#### DATA FOR REVIEW
────────────────

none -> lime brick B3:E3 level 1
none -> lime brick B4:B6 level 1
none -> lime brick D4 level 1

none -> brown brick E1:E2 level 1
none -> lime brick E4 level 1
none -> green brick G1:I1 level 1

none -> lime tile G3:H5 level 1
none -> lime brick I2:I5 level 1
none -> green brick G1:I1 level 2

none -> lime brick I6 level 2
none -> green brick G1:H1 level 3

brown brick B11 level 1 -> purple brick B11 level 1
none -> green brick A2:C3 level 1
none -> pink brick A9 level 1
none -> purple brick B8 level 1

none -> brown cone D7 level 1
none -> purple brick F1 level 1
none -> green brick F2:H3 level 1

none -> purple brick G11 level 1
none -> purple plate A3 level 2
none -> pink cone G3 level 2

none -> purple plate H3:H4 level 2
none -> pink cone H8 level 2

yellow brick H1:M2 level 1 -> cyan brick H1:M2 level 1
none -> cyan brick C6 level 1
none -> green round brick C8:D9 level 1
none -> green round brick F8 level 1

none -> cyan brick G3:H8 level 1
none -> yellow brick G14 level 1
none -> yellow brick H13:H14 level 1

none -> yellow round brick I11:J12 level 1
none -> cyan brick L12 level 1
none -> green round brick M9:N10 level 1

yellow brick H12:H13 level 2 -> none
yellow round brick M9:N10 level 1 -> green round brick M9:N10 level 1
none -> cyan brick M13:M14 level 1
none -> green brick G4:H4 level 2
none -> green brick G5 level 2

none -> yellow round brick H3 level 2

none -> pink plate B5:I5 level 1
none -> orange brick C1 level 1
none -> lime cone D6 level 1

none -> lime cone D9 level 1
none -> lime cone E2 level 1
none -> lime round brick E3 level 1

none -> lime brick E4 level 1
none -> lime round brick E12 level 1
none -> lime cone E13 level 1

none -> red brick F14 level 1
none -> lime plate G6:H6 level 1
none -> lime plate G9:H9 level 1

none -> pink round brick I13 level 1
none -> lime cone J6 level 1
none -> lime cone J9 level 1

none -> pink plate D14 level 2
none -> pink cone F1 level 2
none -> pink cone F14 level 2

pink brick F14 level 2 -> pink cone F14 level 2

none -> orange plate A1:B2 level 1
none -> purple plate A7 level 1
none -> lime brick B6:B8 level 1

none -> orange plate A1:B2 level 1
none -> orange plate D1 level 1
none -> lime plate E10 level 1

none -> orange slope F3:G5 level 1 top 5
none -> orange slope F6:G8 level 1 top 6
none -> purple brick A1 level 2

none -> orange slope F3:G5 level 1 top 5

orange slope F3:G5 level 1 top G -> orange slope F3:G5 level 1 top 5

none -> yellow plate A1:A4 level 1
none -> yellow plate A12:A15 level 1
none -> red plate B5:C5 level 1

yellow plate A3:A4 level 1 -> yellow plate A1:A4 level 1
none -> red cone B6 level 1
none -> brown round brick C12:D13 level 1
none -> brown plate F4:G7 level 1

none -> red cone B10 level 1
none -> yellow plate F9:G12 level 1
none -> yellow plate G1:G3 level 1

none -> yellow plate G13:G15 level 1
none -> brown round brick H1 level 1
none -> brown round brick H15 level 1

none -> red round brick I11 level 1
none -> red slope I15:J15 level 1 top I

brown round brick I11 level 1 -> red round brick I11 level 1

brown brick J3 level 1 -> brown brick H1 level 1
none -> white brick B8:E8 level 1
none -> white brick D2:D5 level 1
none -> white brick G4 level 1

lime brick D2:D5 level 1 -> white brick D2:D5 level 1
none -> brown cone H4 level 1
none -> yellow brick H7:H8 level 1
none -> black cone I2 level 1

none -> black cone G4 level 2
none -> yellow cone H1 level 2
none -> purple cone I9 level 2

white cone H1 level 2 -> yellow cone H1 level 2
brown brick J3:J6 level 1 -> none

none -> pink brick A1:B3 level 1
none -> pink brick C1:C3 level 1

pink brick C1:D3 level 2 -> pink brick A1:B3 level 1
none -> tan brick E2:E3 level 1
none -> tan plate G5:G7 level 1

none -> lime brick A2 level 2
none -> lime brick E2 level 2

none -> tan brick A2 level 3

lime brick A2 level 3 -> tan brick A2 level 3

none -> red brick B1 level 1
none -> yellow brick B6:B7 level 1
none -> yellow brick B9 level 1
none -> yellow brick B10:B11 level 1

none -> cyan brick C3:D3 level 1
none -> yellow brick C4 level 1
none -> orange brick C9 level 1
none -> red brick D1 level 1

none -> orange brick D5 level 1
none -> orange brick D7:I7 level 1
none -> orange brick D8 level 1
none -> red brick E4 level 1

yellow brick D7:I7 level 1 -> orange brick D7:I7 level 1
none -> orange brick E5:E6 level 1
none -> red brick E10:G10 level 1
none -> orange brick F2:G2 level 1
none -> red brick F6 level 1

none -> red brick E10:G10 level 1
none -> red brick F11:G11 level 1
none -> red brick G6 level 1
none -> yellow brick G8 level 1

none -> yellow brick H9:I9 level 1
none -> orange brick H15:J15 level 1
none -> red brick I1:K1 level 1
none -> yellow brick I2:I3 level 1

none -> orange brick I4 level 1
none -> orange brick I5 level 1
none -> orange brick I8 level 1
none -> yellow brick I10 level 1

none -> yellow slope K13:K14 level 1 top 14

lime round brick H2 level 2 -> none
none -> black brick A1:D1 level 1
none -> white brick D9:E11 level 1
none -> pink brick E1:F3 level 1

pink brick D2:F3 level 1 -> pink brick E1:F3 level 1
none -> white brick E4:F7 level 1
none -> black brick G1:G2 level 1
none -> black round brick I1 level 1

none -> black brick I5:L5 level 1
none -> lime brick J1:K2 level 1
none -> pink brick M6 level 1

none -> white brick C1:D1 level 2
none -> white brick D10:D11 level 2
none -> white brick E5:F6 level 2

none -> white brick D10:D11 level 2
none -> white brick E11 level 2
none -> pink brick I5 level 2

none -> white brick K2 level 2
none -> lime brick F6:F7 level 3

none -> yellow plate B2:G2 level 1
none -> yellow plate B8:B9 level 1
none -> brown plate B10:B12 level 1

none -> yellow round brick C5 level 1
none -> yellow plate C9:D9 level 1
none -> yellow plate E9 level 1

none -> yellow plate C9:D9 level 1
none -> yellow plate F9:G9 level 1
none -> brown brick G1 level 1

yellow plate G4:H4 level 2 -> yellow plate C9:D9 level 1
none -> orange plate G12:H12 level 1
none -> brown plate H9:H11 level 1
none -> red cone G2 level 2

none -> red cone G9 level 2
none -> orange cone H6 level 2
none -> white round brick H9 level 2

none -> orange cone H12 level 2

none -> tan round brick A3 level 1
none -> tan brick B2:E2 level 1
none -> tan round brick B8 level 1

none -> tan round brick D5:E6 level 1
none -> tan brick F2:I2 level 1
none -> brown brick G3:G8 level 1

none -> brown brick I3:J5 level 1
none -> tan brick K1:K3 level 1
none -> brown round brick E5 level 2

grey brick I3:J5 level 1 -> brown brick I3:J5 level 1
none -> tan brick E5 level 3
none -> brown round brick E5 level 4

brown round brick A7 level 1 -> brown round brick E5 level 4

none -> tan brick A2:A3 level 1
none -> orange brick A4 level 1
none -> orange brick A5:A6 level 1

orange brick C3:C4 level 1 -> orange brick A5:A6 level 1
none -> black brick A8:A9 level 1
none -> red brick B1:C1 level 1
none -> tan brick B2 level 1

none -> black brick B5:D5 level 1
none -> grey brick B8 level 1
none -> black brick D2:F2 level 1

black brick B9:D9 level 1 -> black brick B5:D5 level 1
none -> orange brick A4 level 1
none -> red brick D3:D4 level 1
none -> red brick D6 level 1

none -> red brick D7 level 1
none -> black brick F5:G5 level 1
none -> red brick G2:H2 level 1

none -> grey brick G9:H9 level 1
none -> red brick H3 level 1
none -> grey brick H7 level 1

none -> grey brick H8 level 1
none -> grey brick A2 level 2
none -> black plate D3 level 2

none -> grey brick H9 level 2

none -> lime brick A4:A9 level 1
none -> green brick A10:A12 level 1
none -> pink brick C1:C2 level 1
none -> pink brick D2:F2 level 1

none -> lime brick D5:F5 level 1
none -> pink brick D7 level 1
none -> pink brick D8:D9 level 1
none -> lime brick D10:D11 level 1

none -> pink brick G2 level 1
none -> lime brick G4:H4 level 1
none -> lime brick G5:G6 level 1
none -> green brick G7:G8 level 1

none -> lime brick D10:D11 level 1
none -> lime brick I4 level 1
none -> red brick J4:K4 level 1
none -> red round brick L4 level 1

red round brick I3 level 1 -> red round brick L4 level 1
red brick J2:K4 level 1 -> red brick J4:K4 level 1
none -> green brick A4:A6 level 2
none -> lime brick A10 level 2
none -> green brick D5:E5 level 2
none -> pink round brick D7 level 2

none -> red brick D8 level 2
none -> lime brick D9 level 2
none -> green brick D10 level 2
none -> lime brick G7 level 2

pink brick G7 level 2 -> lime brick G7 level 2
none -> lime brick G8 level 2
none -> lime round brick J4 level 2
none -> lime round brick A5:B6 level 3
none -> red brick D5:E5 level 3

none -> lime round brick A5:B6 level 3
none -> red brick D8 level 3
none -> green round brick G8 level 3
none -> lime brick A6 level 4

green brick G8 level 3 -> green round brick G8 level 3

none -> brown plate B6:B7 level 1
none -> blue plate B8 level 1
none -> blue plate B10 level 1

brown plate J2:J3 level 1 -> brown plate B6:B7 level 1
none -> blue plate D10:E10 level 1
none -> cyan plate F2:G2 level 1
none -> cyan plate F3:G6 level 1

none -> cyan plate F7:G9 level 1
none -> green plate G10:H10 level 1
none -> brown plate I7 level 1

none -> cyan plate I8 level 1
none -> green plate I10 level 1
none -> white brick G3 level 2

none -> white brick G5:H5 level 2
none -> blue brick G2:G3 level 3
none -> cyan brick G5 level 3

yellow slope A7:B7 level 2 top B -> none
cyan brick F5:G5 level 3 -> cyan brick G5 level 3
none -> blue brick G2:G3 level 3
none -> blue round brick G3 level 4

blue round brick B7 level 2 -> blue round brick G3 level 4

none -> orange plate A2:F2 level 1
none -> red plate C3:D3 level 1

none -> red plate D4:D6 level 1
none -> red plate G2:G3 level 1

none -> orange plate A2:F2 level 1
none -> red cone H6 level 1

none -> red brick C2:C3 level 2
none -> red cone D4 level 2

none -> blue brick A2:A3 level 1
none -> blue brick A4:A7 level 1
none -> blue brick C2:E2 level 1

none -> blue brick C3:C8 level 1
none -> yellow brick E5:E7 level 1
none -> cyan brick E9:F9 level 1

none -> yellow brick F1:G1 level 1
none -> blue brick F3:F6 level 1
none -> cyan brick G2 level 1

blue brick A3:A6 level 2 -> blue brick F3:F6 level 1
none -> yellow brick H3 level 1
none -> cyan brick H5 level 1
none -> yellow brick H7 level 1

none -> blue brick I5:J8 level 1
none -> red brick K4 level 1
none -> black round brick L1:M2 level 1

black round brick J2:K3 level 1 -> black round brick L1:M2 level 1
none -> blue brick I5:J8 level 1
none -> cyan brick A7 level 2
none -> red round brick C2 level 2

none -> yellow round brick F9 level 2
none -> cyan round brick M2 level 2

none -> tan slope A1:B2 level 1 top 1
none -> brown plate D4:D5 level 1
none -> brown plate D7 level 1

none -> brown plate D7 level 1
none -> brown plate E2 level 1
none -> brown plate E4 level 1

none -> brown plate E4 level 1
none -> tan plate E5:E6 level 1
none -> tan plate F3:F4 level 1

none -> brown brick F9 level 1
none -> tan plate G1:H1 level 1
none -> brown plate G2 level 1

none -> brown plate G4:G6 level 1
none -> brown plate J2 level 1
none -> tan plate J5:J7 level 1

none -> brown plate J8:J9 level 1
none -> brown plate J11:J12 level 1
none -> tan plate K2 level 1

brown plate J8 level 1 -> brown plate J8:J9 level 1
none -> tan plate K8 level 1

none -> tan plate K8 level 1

────────────────

#### ASSIGNMENT
Please copy the lines in the records above between the one holding "none -> orange brick I4 level 1" and the one holding "none -> brown brick G1 level 1", inclusive, exactly and with no other line.

#### THE ANSWER
none -> orange brick I4 level 1
none -> orange brick I5 level 1
none -> orange brick I8 level 1
none -> yellow brick I10 level 1

none -> yellow slope K13:K14 level 1 top 14

lime round brick H2 level 2 -> none
none -> black brick A1:D1 level 1
none -> white brick D9:E11 level 1
none -> pink brick E1:F3 level 1

pink brick D2:F3 level 1 -> pink brick E1:F3 level 1
none -> white brick E4:F7 level 1
none -> black brick G1:G2 level 1
none -> black round brick I1 level 1

none -> black brick I5:L5 level 1
none -> lime brick J1:K2 level 1
none -> pink brick M6 level 1

none -> white brick C1:D1 level 2
none -> white brick D10:D11 level 2
none -> white brick E5:F6 level 2

none -> white brick D10:D11 level 2
none -> white brick E11 level 2
none -> pink brick I5 level 2

none -> white brick K2 level 2
none -> lime brick F6:F7 level 3

none -> yellow plate B2:G2 level 1
none -> yellow plate B8:B9 level 1
none -> brown plate B10:B12 level 1

none -> yellow round brick C5 level 1
none -> yellow plate C9:D9 level 1
none -> yellow plate E9 level 1

none -> yellow plate C9:D9 level 1
none -> yellow plate F9:G9 level 1
none -> brown brick G1 level 1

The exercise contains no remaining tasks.